**Directions for this task:**
Only one stretch of the data is wanted: the line containing "red brick H4:H7", the line containing "red brick N3:O3", and every line between them, copied exactly.

BEGIN Data in this exercise

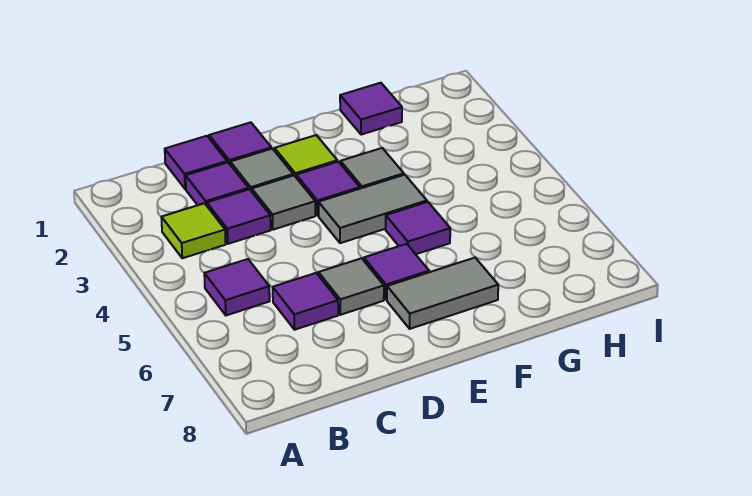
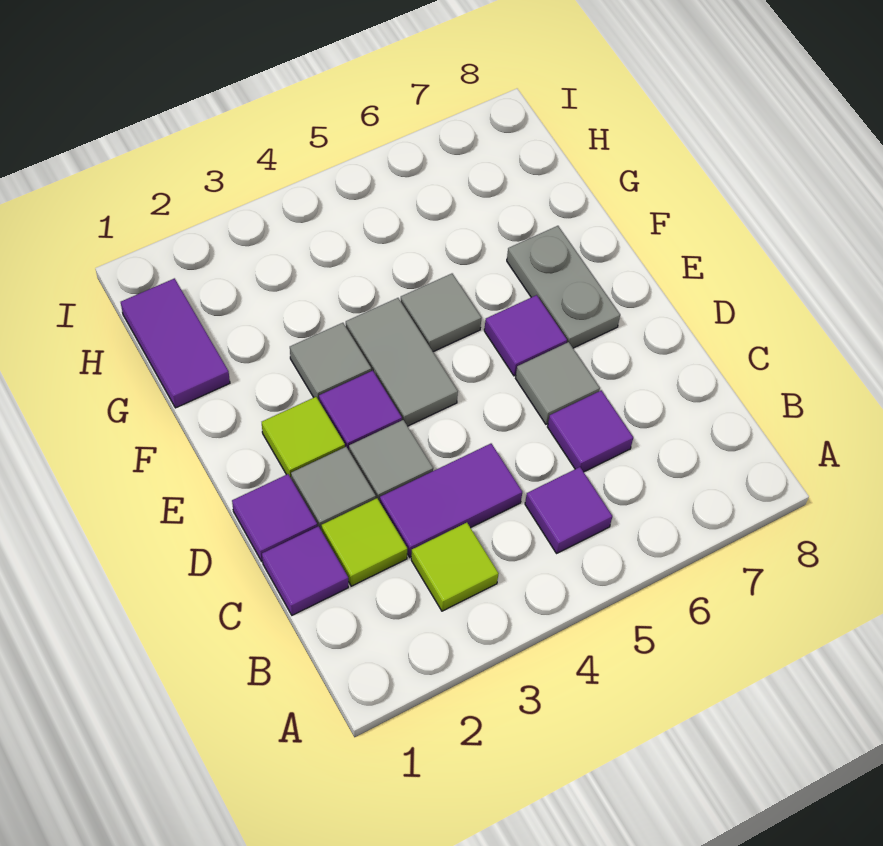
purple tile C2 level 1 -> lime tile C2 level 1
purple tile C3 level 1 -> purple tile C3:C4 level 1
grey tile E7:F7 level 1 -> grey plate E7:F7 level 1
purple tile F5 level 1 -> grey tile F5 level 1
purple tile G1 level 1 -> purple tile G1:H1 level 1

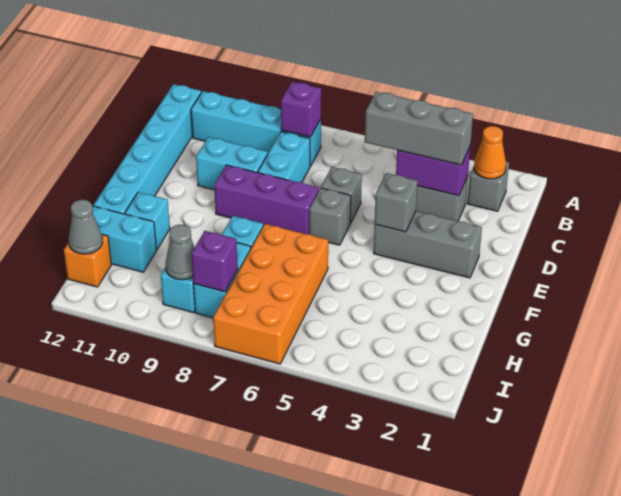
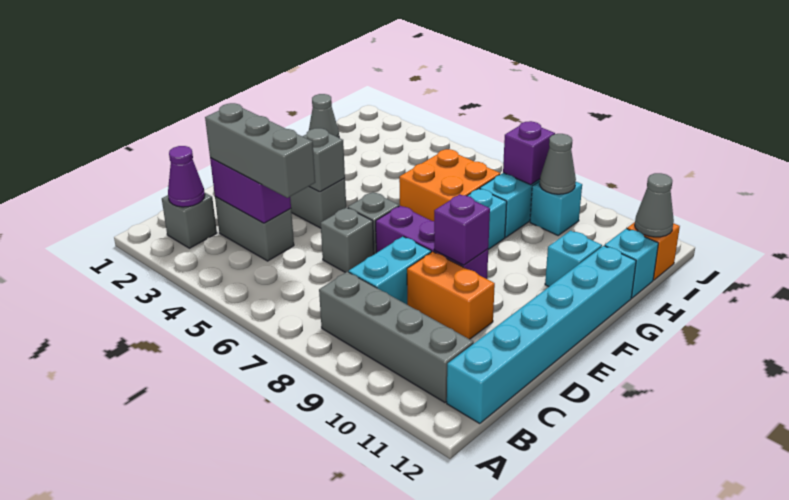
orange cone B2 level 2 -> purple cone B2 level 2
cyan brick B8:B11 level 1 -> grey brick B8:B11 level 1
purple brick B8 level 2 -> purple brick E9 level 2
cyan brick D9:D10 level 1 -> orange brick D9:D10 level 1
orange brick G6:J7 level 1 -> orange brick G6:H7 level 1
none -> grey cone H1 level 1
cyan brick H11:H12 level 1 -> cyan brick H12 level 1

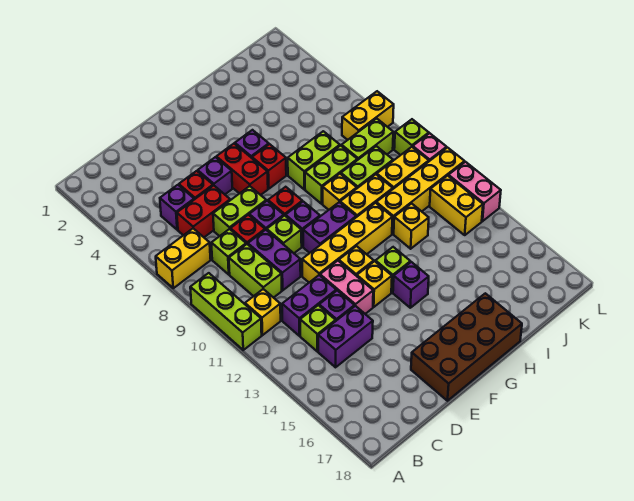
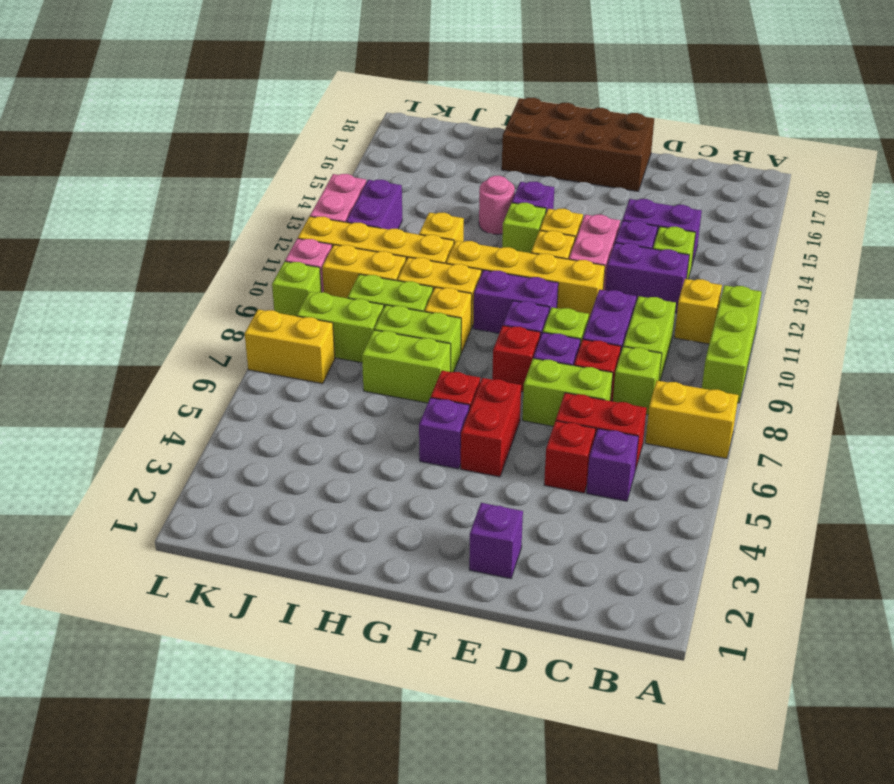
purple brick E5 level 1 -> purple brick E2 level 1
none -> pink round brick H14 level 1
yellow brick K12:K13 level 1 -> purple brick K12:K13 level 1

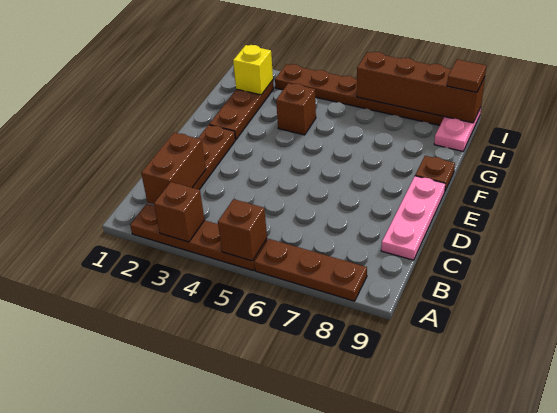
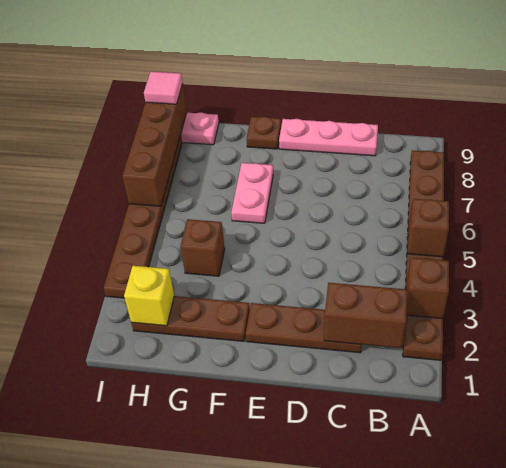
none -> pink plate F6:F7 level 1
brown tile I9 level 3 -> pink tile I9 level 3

END Data in this exercise
BEGIN Data in this exercise

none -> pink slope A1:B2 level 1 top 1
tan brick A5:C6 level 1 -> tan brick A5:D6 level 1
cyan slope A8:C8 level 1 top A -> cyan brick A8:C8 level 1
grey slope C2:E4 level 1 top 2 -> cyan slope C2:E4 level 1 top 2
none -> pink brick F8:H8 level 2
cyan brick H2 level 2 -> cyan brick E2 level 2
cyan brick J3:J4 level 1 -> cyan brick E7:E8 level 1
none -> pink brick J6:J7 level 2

END Data in this exercise
BEGIN Data in this exercise

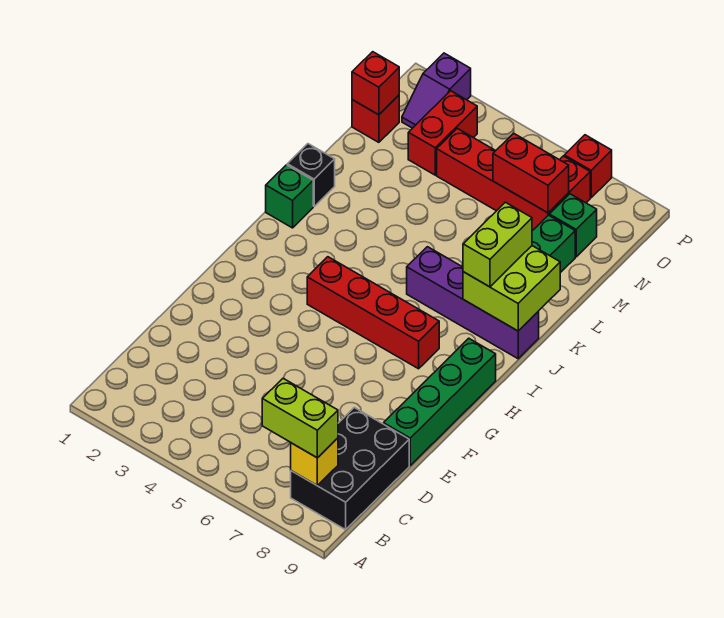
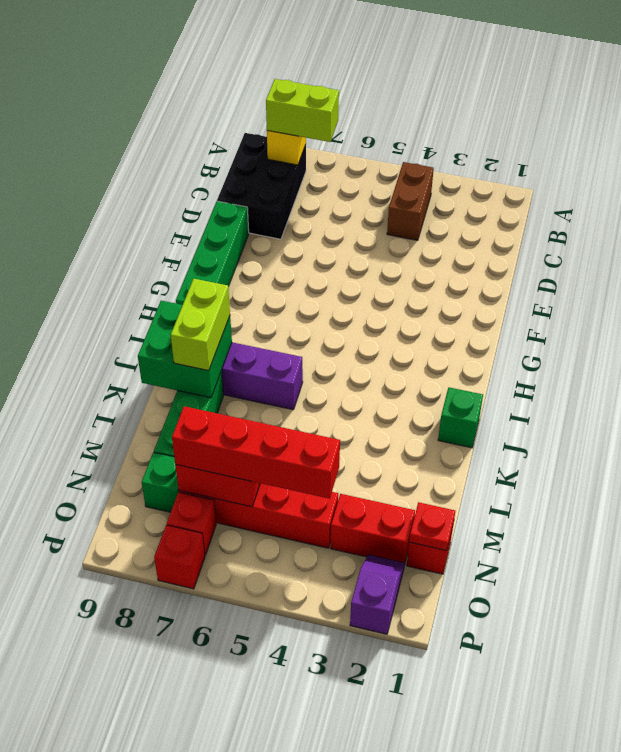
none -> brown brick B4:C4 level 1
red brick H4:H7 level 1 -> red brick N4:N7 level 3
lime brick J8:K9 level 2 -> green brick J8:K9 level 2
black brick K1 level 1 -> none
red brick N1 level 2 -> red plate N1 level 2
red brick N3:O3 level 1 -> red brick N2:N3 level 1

END Data in this exercise

**Worked solution:**
red brick H4:H7 level 1 -> red brick N4:N7 level 3
lime brick J8:K9 level 2 -> green brick J8:K9 level 2
black brick K1 level 1 -> none
red brick N1 level 2 -> red plate N1 level 2
red brick N3:O3 level 1 -> red brick N2:N3 level 1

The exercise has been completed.